• _Prompt_: Return, word for word, the lines running from the one that contains "450 341 510" to the final line of the listing below.

• _Data supplied_:

##########

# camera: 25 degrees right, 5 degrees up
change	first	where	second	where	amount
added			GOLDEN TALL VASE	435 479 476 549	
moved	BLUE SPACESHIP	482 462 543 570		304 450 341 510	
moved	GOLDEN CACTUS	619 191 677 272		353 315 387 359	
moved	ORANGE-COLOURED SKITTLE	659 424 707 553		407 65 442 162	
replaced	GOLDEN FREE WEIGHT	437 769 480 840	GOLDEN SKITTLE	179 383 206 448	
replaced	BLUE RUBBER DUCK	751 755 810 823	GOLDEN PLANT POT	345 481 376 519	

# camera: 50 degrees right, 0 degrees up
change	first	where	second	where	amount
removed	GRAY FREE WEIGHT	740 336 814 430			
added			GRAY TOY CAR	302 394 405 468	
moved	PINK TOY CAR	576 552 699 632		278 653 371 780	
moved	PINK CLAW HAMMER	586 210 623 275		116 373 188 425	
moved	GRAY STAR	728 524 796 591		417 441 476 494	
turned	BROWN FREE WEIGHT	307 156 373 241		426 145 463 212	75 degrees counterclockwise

##########

• _Solution_:
moved	BLUE SPACESHIP	482 462 543 570		304 450 341 510	
moved	GOLDEN CACTUS	619 191 677 272		353 315 387 359	
moved	ORANGE-COLOURED SKITTLE	659 424 707 553		407 65 442 162	
replaced	GOLDEN FREE WEIGHT	437 769 480 840	GOLDEN SKITTLE	179 383 206 448	
replaced	BLUE RUBBER DUCK	751 755 810 823	GOLDEN PLANT POT	345 481 376 519	

# camera: 50 degrees right, 0 degrees up
change	first	where	second	where	amount
removed	GRAY FREE WEIGHT	740 336 814 430			
added			GRAY TOY CAR	302 394 405 468	
moved	PINK TOY CAR	576 552 699 632		278 653 371 780	
moved	PINK CLAW HAMMER	586 210 623 275		116 373 188 425	
moved	GRAY STAR	728 524 796 591		417 441 476 494	
turned	BROWN FREE WEIGHT	307 156 373 241		426 145 463 212	75 degrees counterclockwise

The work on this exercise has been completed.